• What the task asks: Count how many lines in the records below contain the word "likely". Reply with that number alone.

┄┄┄┄┄┄

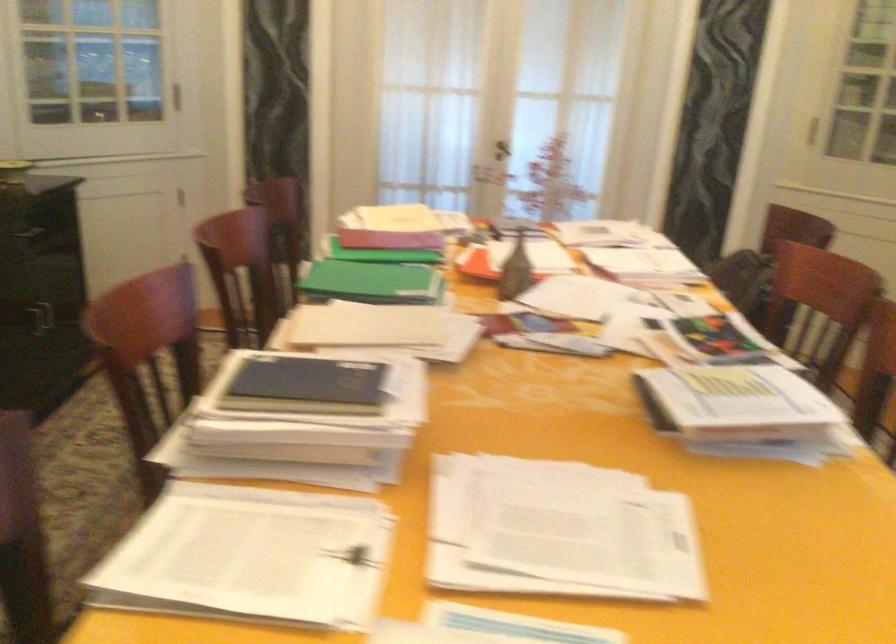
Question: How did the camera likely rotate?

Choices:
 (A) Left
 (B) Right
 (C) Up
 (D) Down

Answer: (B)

┄┄┄┄┄┄

• Task answer: 1